++++ DATA UNDER STUDY

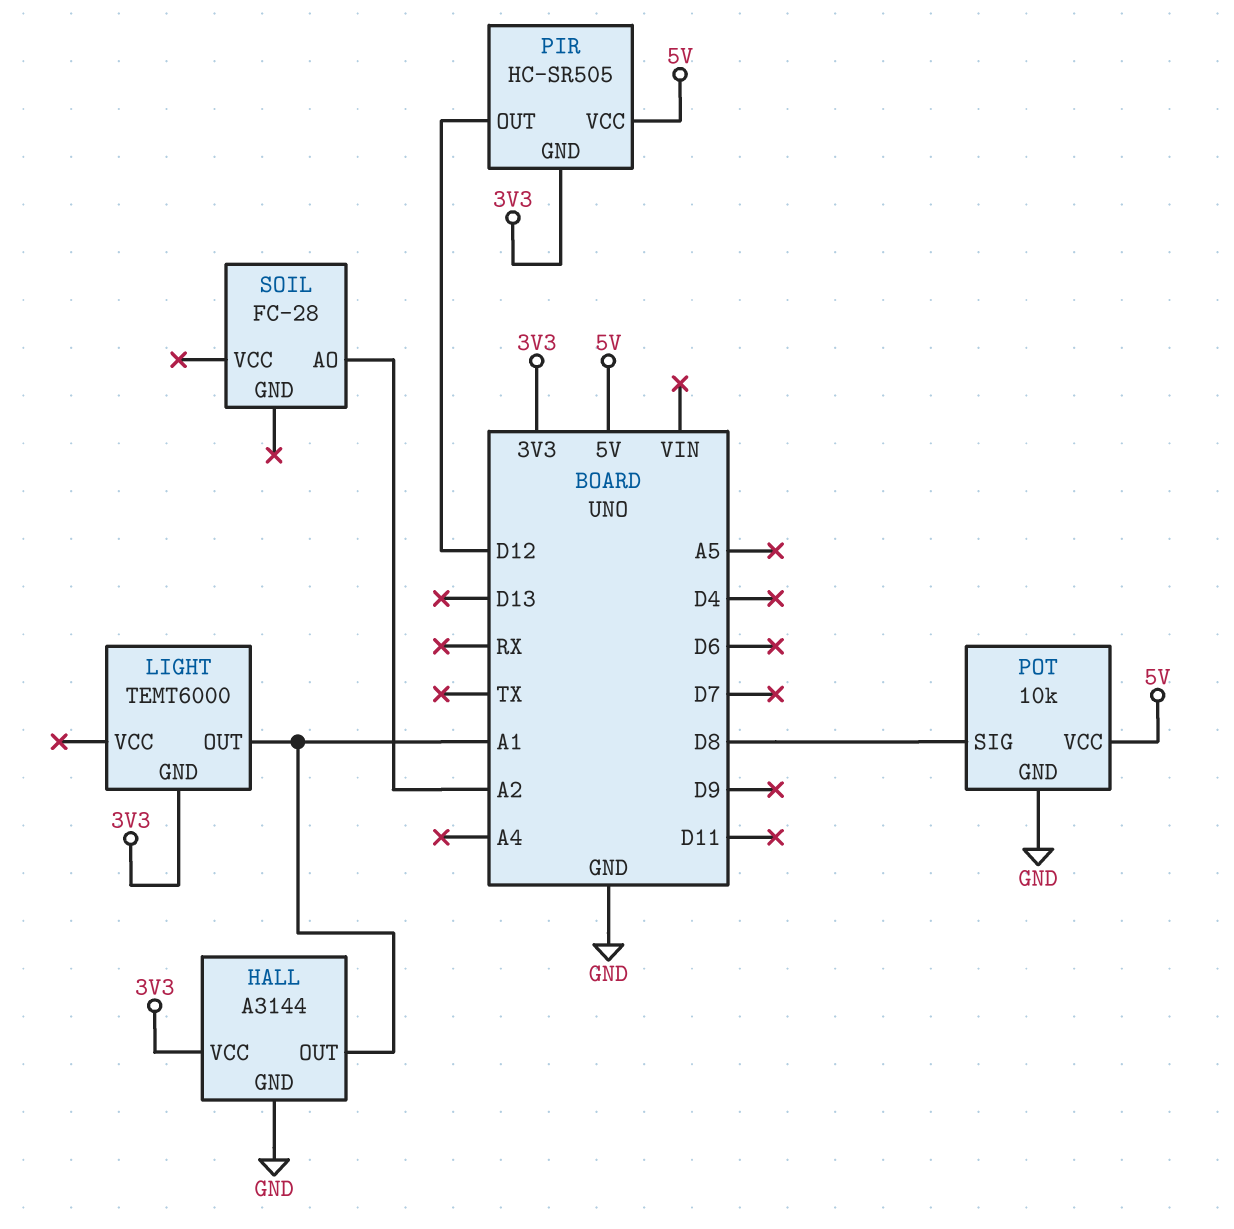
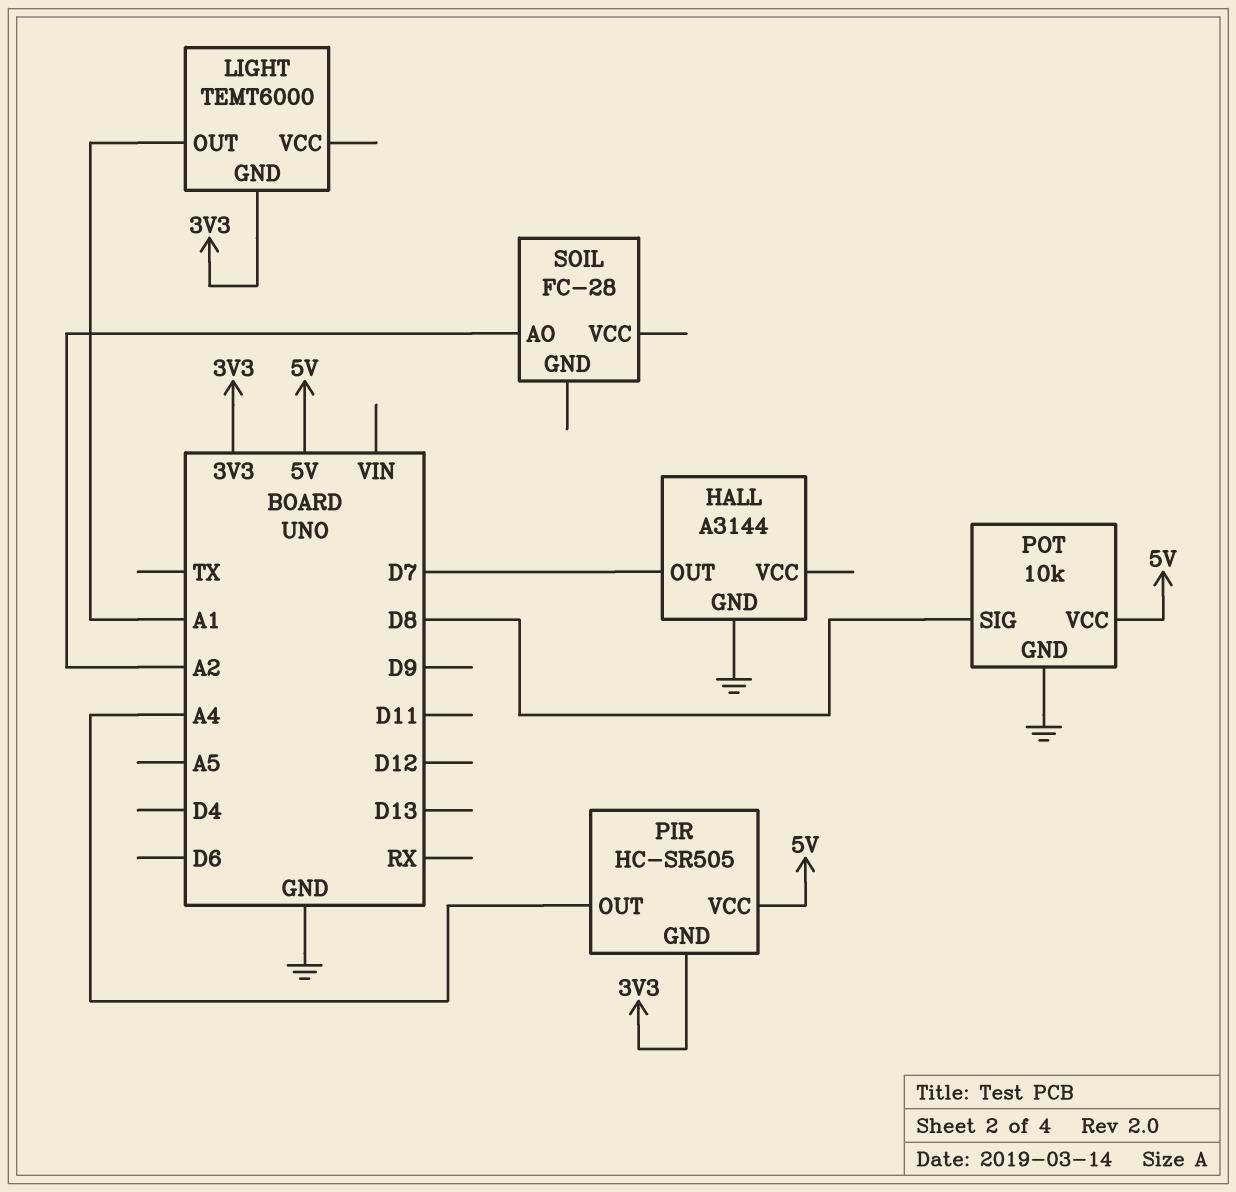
HALL pin OUT: A1 -> D7
HALL pin VCC: 3V3 -> none
PIR pin OUT: D12 -> A4

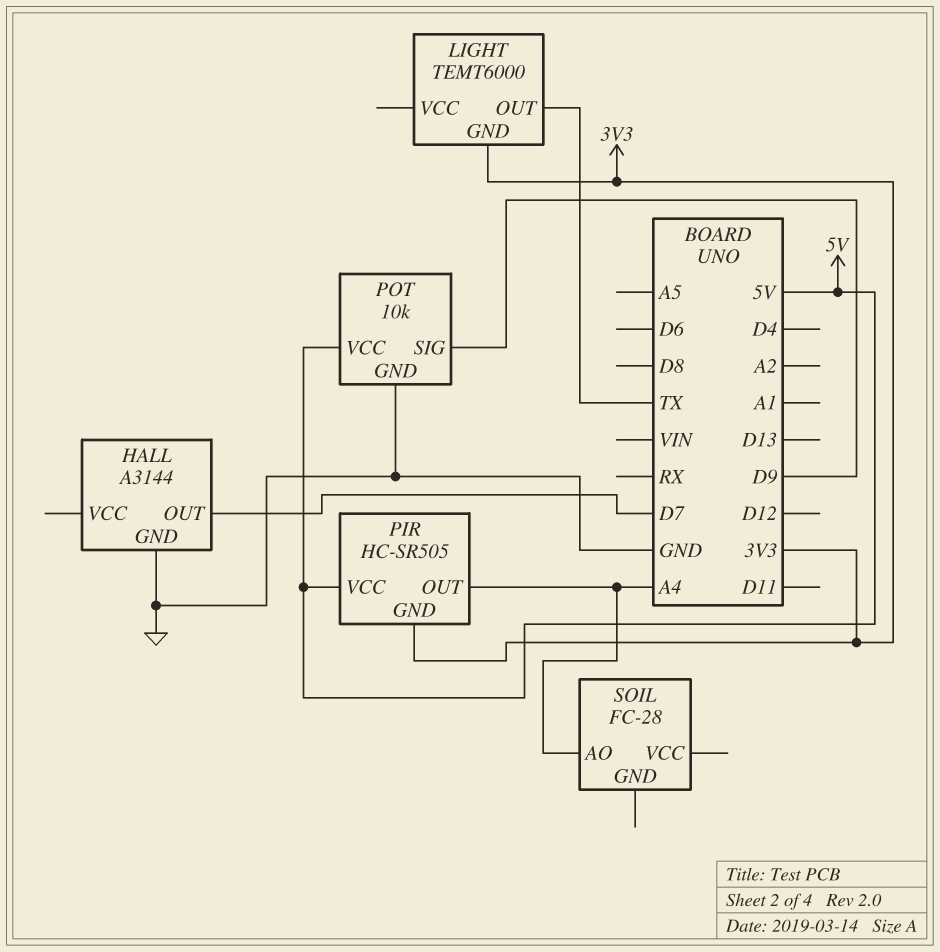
LIGHT pin OUT: A1 -> TX
POT pin SIG: D8 -> D9
SOIL pin AO: A2 -> A4

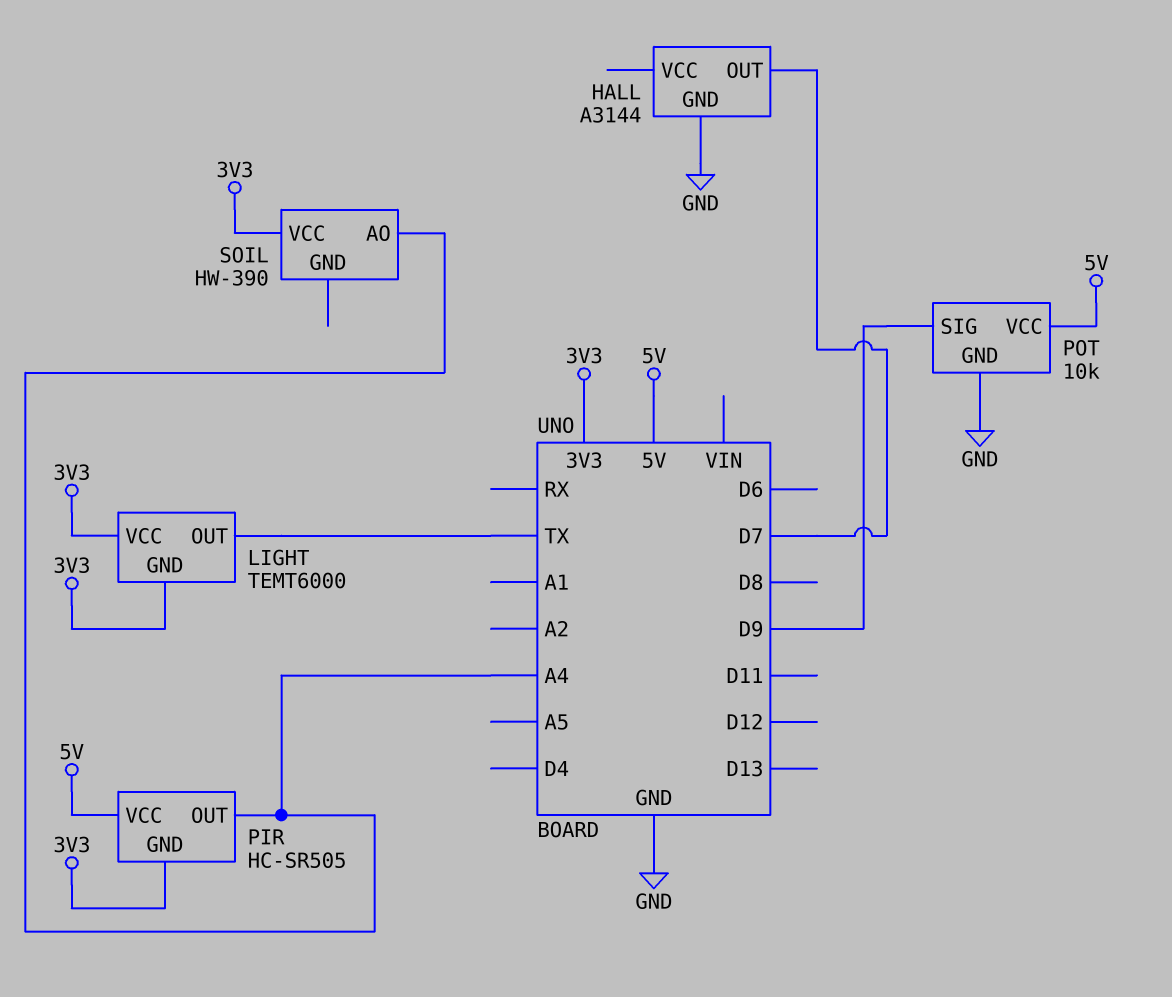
LIGHT pin VCC: none -> 3V3
SOIL: FC-28 -> HW-390
SOIL pin VCC: none -> 3V3

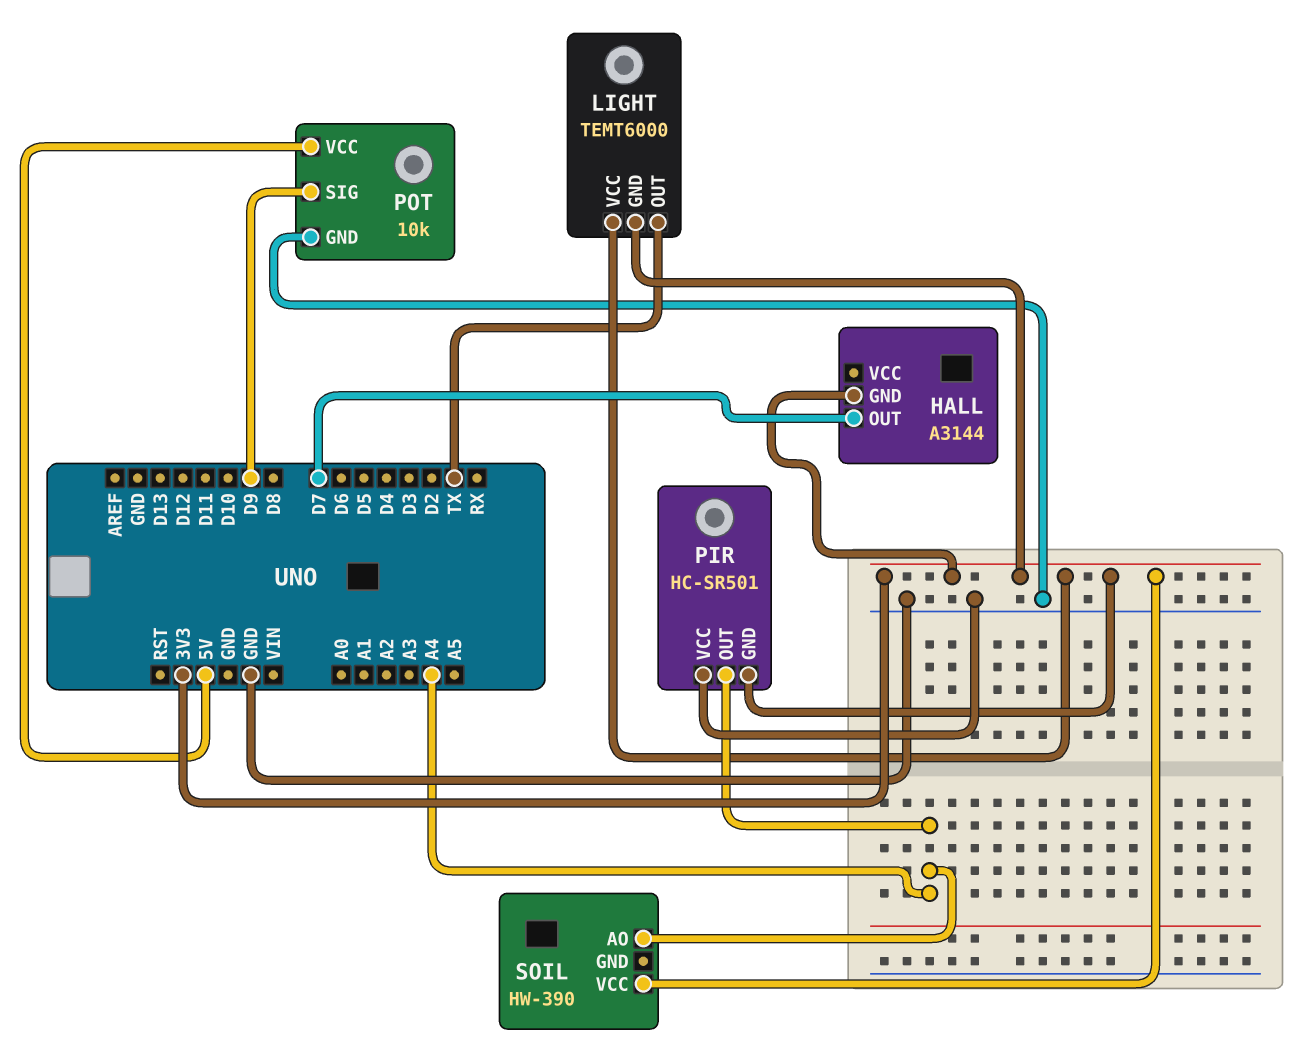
HALL pin GND: GND -> 3V3
PIR: HC-SR505 -> HC-SR501
PIR pin VCC: 5V -> GND

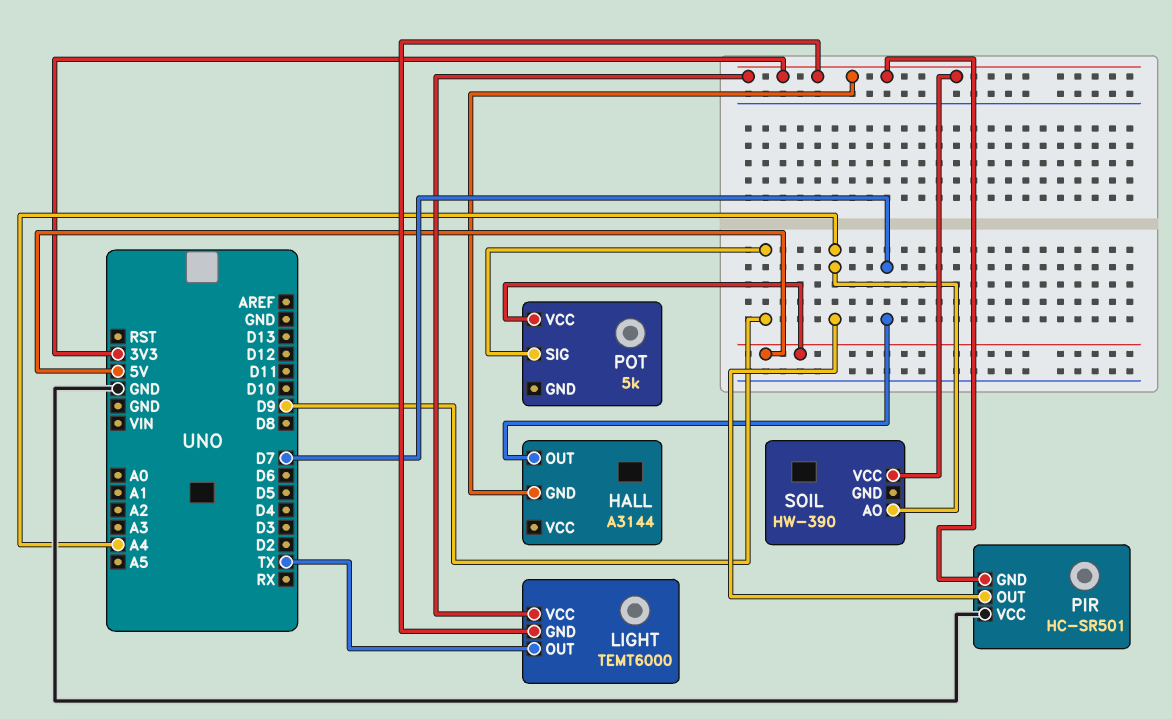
POT: 10k -> 5k
POT pin GND: GND -> none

++++++++

* PROMPT *
The lines from the one holding "LIGHT pin OUT: A1 -> TX" to the final line of the entries are to be duplicated exactly, and the pictures are to be left out.

* YOUR SOLUTION *
LIGHT pin OUT: A1 -> TX
POT pin SIG: D8 -> D9
SOIL pin AO: A2 -> A4

LIGHT pin VCC: none -> 3V3
SOIL: FC-28 -> HW-390
SOIL pin VCC: none -> 3V3

HALL pin GND: GND -> 3V3
PIR: HC-SR505 -> HC-SR501
PIR pin VCC: 5V -> GND

POT: 10k -> 5k
POT pin GND: GND -> none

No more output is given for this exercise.